#### EXERCISE REQUIREMENTS:
Among the entries below, count the lines where the string "bottle" occurs, and give only the number.

#### RECORD SET:

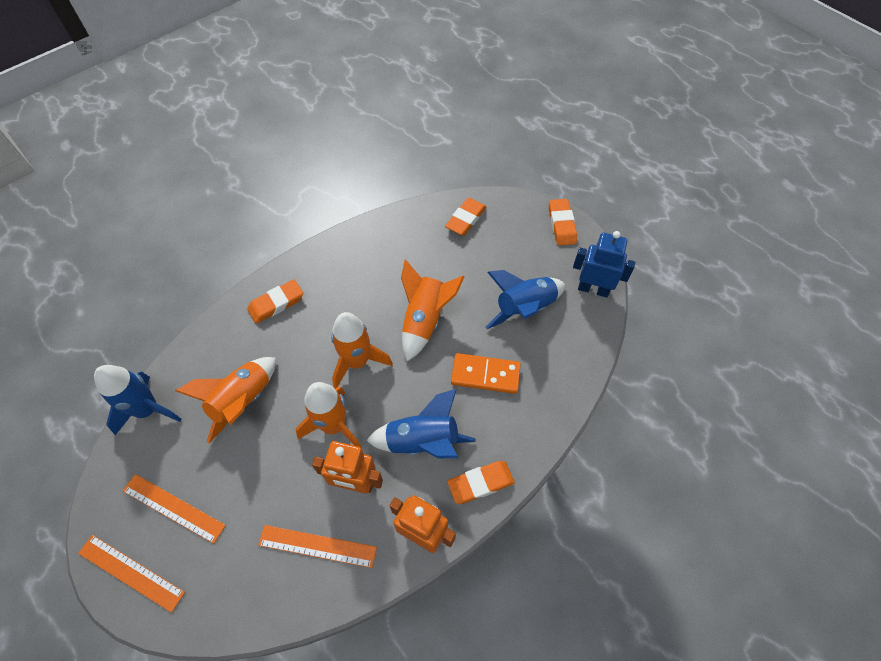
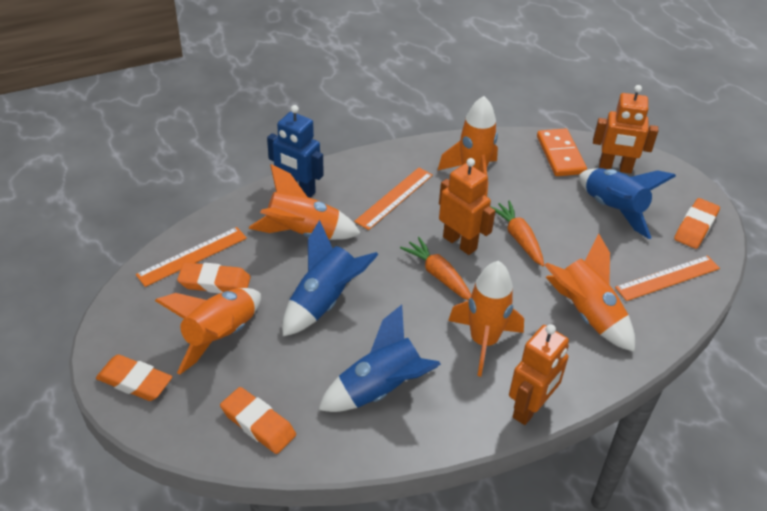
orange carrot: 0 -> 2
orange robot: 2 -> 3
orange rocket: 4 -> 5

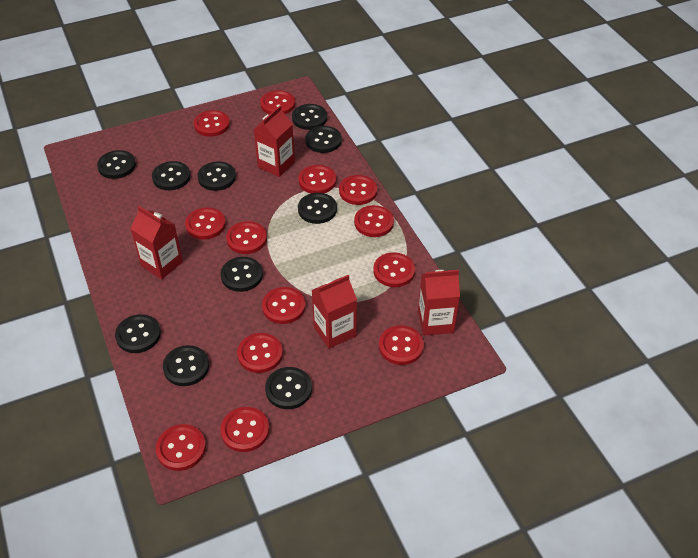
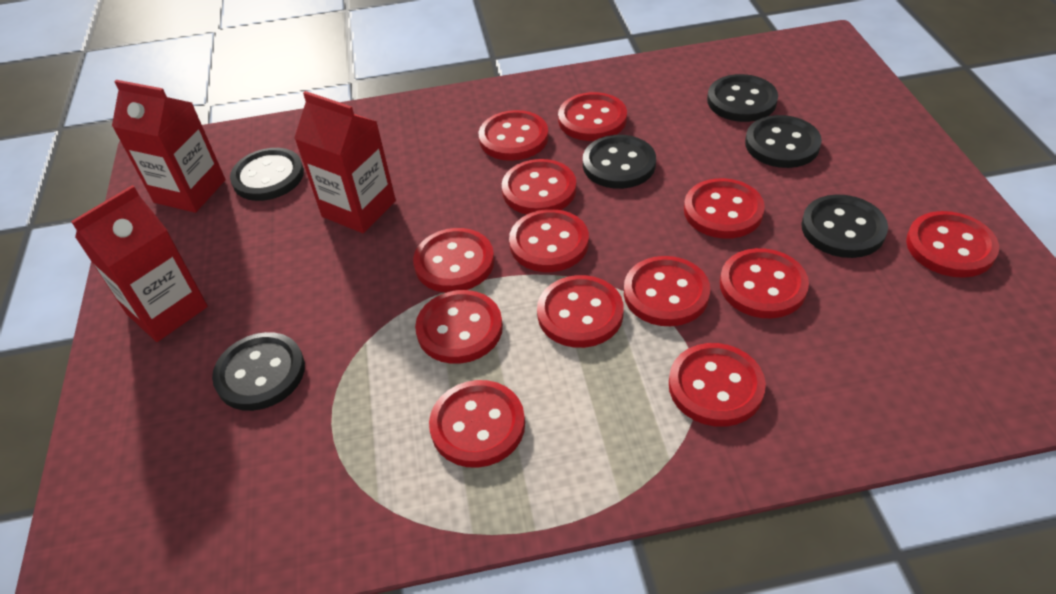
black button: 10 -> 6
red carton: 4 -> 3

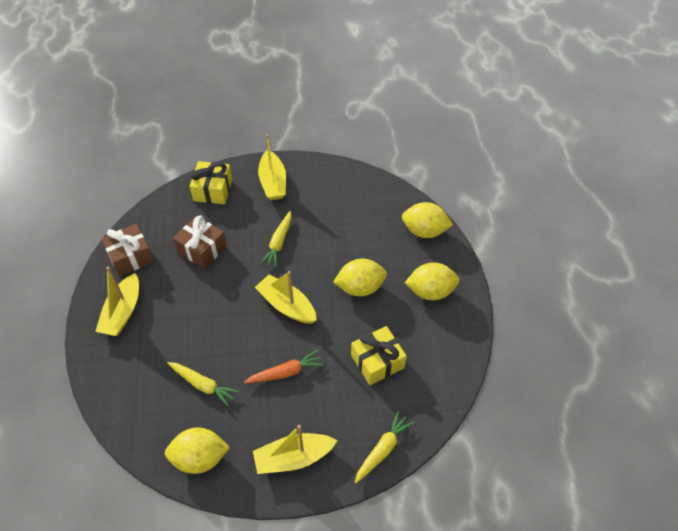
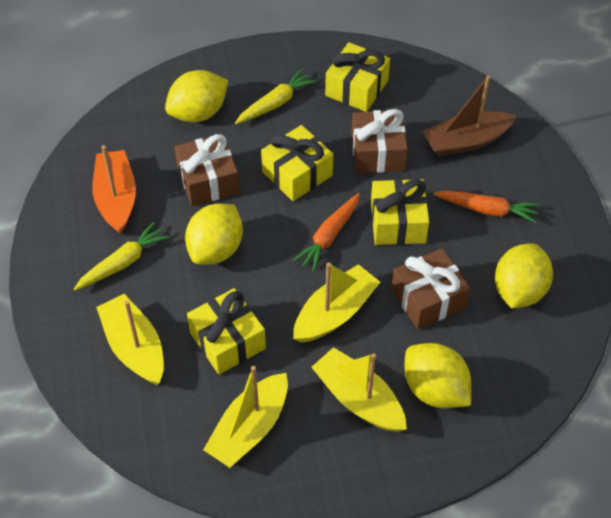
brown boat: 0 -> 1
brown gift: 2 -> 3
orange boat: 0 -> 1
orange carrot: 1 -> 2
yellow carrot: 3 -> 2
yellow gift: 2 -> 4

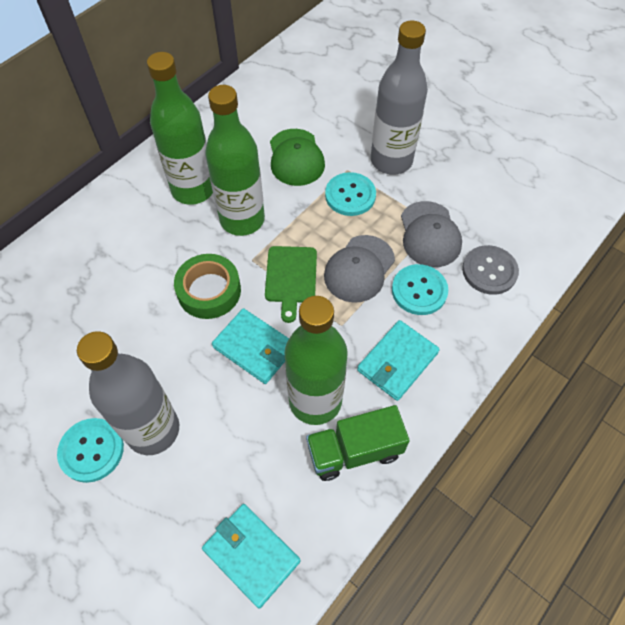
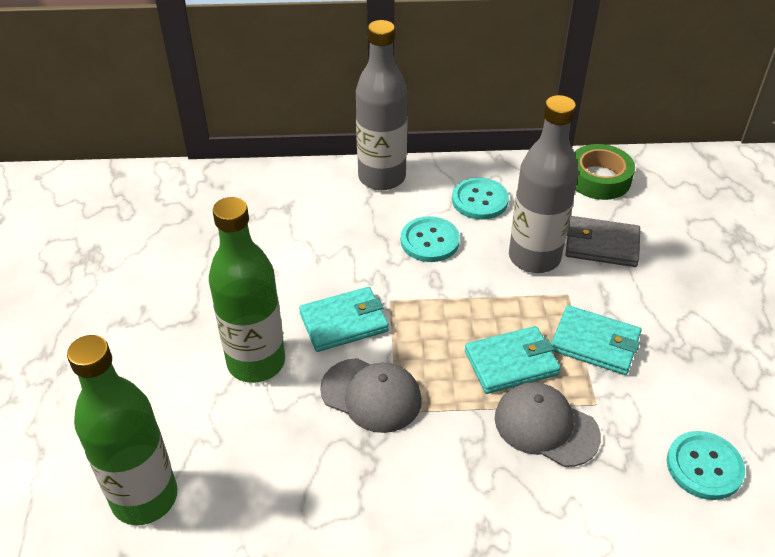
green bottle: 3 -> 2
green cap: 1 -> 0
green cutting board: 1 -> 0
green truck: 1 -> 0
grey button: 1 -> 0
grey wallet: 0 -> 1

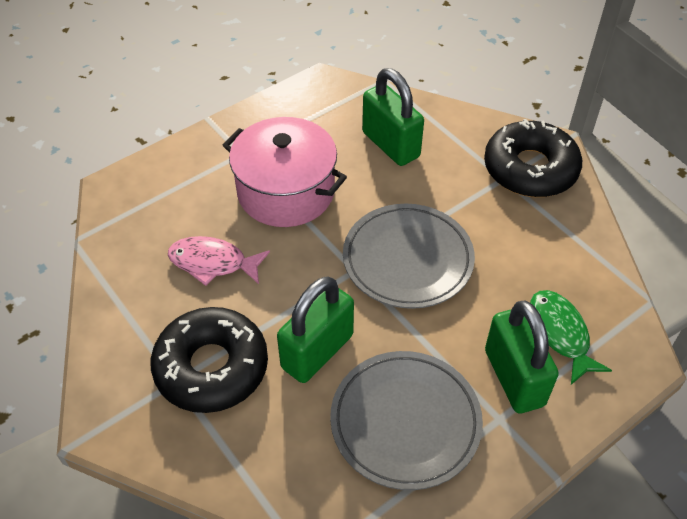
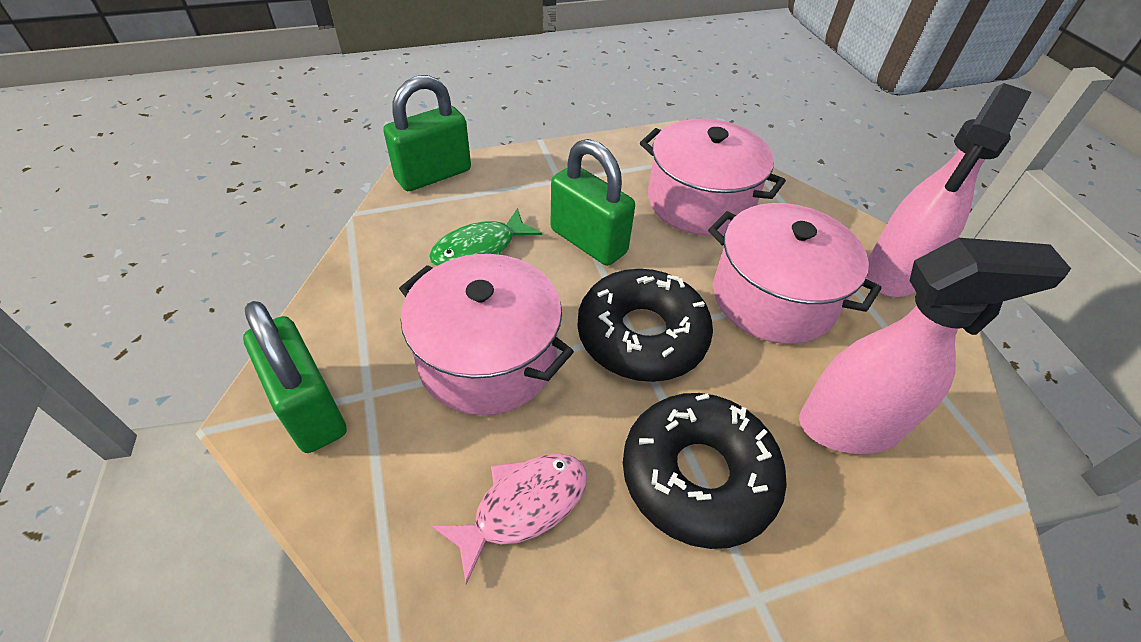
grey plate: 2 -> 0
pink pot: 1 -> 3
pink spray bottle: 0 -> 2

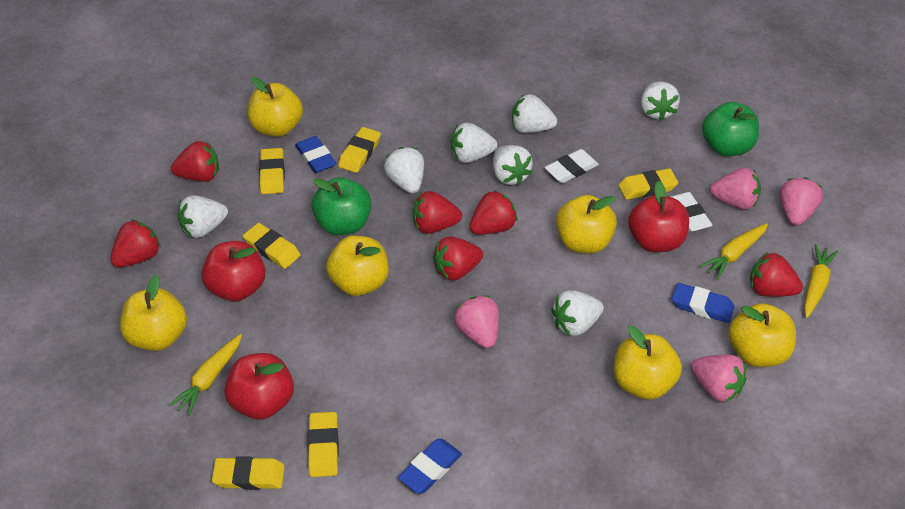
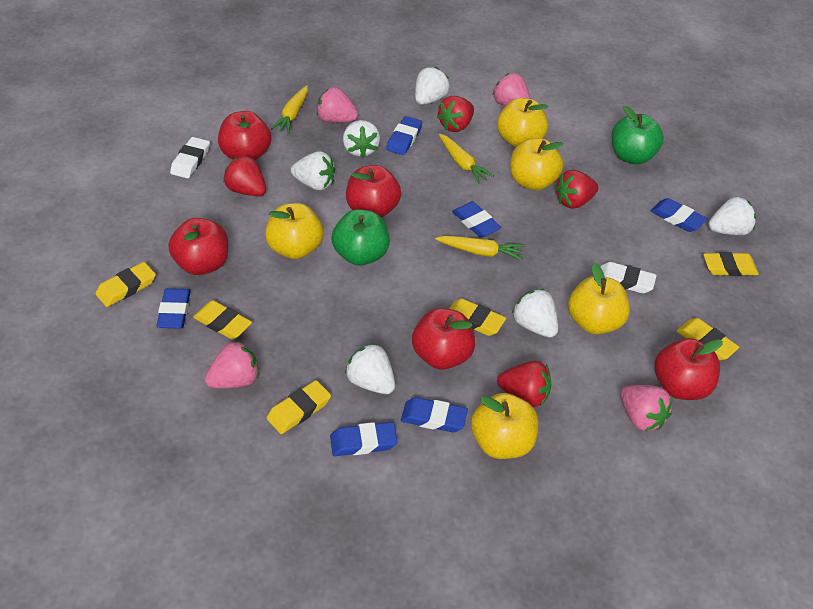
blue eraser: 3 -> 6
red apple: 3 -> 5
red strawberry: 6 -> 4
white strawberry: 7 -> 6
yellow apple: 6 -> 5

#### FINAL ANSWER:
2